◆ **What you need to do**: Once every line below with "RFID" has been counted, state the total and nothing else.

◆ **Record set**:
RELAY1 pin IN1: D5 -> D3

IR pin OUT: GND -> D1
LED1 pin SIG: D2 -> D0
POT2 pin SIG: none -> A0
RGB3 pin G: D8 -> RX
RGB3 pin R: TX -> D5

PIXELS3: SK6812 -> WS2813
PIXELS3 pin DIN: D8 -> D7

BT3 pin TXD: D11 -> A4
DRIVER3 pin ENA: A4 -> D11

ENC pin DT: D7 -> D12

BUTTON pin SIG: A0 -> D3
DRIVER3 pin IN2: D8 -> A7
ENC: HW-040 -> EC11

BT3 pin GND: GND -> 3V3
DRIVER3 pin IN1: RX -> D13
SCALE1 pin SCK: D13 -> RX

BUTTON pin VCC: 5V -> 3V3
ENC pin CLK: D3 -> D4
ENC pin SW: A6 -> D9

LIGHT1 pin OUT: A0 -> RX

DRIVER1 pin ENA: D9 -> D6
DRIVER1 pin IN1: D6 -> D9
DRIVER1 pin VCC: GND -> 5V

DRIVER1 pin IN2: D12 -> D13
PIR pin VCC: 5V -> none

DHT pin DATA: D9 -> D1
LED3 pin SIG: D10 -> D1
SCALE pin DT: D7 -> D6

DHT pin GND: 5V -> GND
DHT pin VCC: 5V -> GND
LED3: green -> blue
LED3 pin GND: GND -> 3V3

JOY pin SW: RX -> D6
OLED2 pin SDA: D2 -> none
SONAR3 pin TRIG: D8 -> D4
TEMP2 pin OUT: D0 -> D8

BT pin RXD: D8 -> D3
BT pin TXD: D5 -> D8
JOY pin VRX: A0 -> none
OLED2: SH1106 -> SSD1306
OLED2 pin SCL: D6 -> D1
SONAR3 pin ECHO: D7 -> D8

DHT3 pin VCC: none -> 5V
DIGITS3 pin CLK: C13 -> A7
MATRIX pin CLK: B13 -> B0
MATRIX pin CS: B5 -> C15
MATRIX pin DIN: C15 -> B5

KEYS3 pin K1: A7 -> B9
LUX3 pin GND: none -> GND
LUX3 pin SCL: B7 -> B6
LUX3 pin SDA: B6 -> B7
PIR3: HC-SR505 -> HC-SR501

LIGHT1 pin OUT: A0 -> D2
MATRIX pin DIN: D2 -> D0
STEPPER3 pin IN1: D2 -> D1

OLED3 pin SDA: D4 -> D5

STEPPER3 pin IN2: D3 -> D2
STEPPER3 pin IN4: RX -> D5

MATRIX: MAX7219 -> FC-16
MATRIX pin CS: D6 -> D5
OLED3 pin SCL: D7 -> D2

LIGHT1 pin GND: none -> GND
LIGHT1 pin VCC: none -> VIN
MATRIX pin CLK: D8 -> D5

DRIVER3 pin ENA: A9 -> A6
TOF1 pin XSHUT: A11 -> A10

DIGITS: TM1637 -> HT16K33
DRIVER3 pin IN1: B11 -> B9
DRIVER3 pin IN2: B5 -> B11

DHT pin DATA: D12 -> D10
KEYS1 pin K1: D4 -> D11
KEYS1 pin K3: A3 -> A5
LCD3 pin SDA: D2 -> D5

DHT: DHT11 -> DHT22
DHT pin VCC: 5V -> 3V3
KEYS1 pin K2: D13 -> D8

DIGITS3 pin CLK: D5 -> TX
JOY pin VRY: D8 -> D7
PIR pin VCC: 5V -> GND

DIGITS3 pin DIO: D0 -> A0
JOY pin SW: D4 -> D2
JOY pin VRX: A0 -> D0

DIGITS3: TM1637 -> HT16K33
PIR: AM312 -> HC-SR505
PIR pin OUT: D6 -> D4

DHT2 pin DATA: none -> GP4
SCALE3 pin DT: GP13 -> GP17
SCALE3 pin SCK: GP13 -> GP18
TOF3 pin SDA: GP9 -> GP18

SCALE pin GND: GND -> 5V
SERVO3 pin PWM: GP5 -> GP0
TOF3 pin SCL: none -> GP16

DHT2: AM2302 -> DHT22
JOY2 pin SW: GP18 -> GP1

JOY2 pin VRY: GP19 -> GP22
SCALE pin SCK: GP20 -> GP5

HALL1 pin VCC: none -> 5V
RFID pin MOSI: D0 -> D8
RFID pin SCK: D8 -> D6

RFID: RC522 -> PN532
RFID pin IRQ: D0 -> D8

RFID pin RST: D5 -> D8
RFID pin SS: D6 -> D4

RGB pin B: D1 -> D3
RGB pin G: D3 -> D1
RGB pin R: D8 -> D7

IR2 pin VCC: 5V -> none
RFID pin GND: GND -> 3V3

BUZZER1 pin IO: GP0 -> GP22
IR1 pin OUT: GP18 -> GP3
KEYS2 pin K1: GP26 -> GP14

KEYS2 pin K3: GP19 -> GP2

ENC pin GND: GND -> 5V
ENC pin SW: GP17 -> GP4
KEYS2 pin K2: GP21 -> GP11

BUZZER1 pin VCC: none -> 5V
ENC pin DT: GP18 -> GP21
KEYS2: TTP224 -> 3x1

◆ **Result of this task**: 7